[Task directions]: Given the entries that follow, write out exactly the lines starting at the one containing "camera: 80 degrees right, 5 degrees up" and ending at the one containing "balde/rosa 249 226", both ends included, and only those.

[Records supplied]:
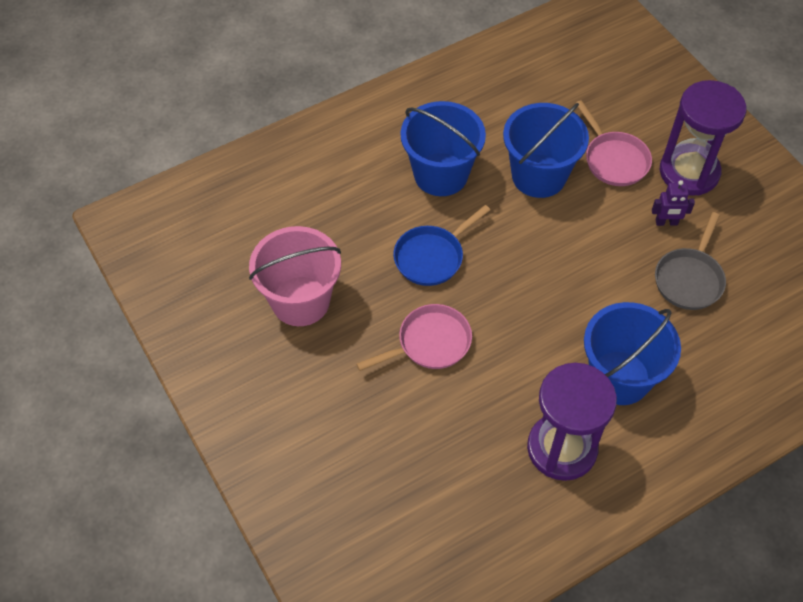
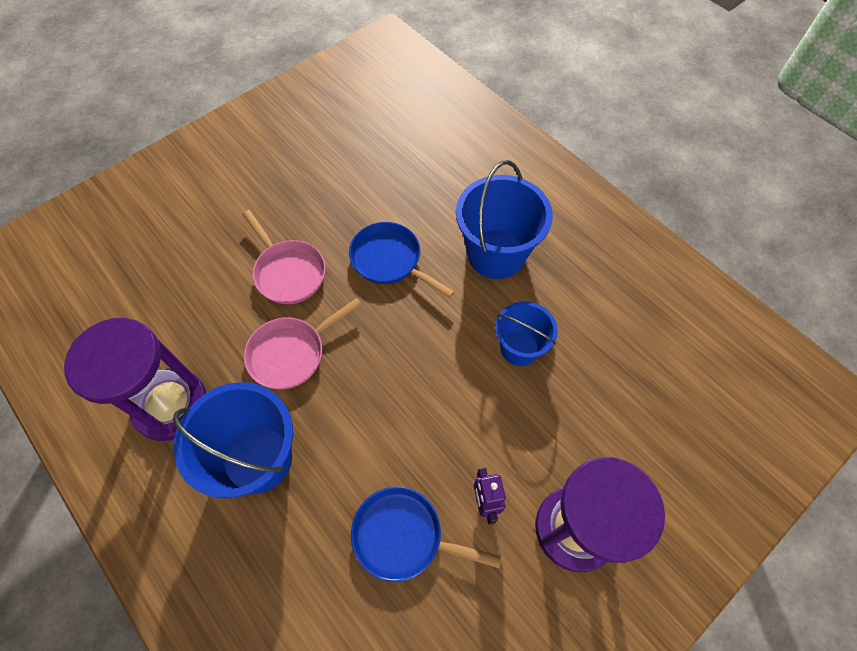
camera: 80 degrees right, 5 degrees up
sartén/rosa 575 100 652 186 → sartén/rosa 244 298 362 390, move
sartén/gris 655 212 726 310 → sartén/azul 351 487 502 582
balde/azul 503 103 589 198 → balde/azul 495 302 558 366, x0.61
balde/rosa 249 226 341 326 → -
--
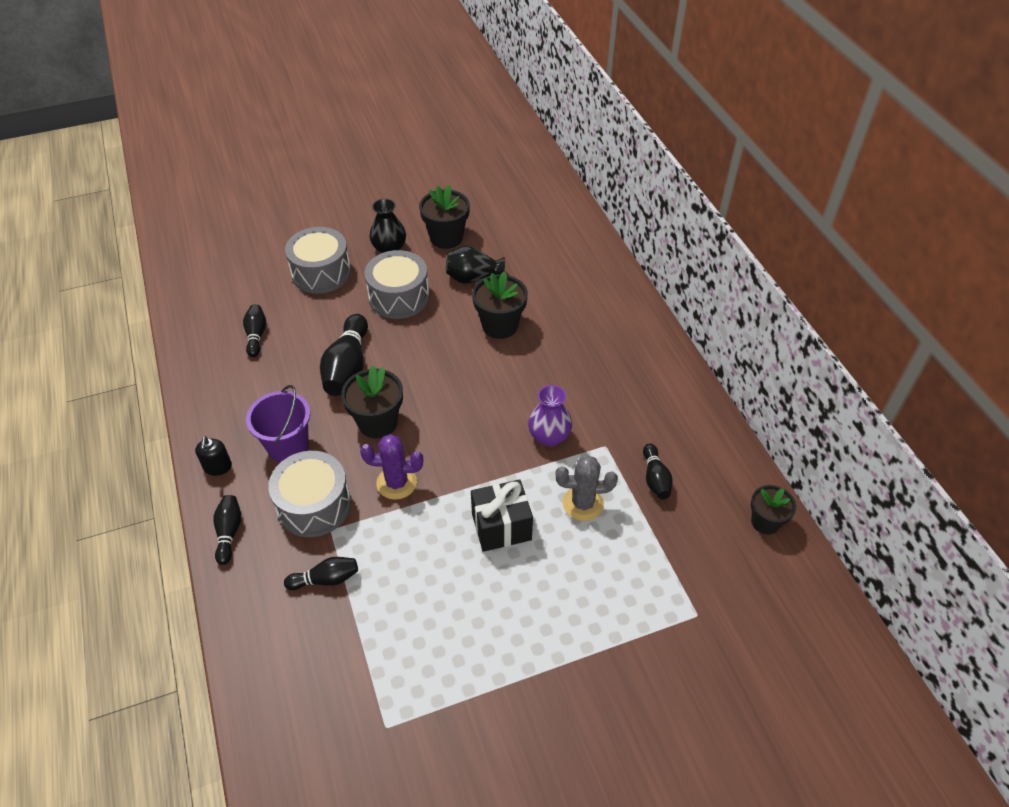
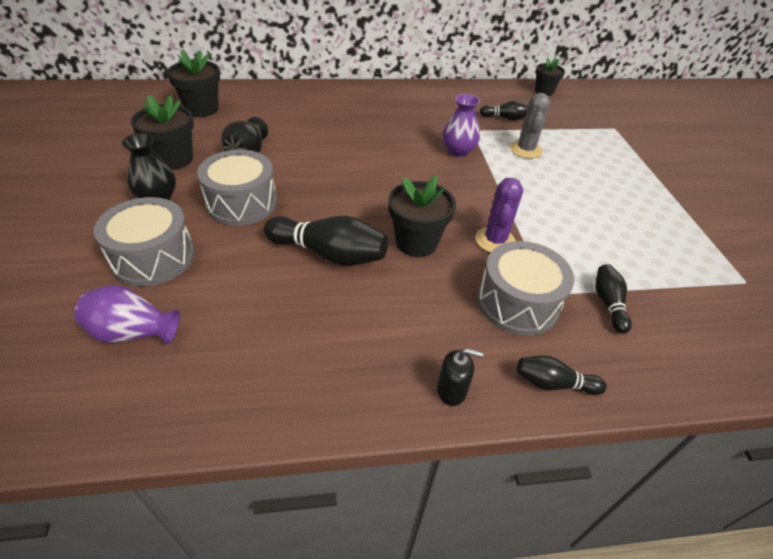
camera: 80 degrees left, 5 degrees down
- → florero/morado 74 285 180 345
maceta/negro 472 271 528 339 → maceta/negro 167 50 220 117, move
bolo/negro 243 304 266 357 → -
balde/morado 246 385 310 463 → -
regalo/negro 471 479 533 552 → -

[Task solution]:
camera: 80 degrees right, 5 degrees up
sartén/rosa 575 100 652 186 → sartén/rosa 244 298 362 390, move
sartén/gris 655 212 726 310 → sartén/azul 351 487 502 582
balde/azul 503 103 589 198 → balde/azul 495 302 558 366, x0.61
balde/rosa 249 226 341 326 → -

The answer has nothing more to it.